• PROBLEM DESCRIPTION: Any picture in the data below gets skipped; print all the rest exactly.

########

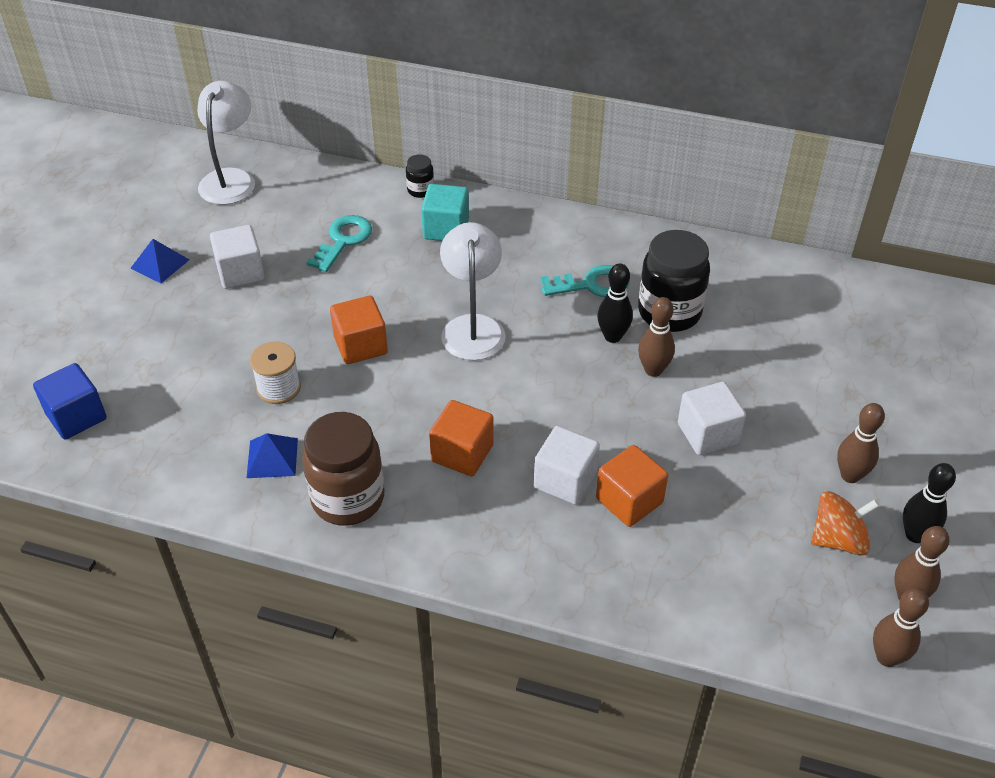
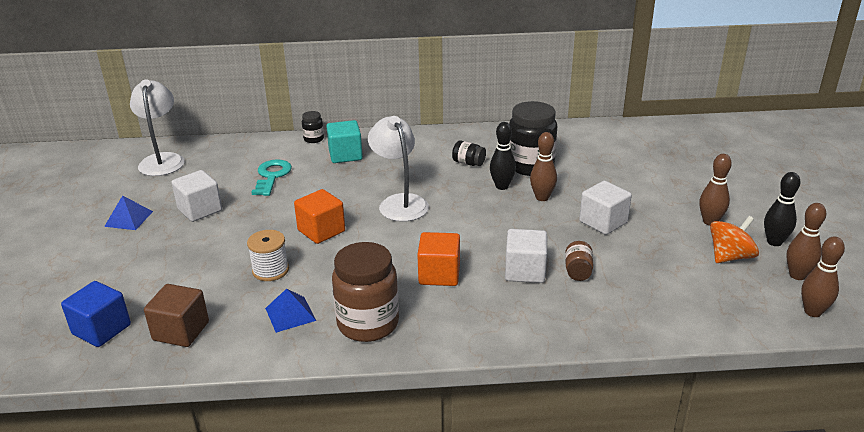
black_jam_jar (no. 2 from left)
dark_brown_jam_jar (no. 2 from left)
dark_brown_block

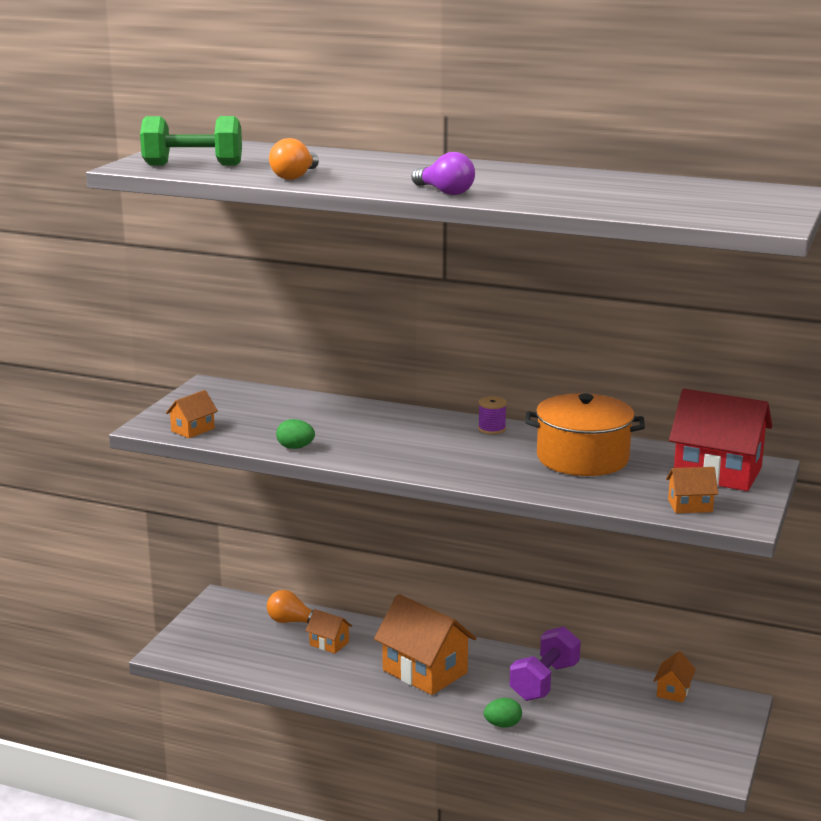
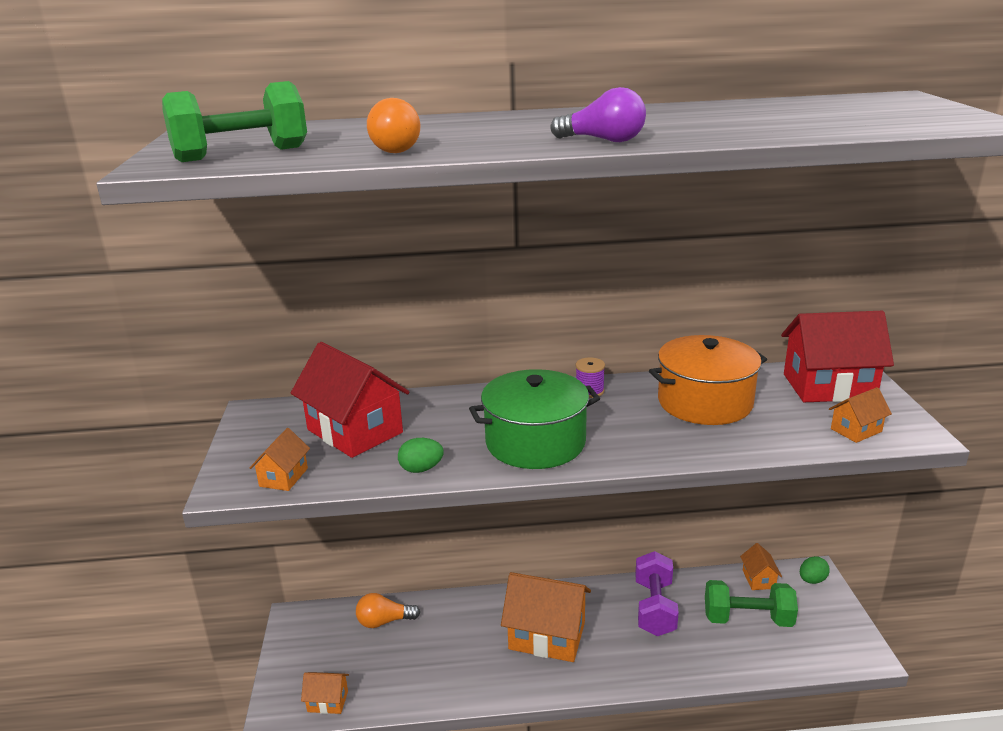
orange-coloured_house (no. 2 from left)
leaf-green_toy_egg (no. 2 from left)
crimson_house (no. 1 from left)
leaf-green_stockpot
leaf-green_dumbbell (no. 2 from left)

########

• ANSWER BOX:
black_jam_jar (no. 2 from left)
dark_brown_jam_jar (no. 2 from left)
dark_brown_block

orange-coloured_house (no. 2 from left)
leaf-green_toy_egg (no. 2 from left)
crimson_house (no. 1 from left)
leaf-green_stockpot
leaf-green_dumbbell (no. 2 from left)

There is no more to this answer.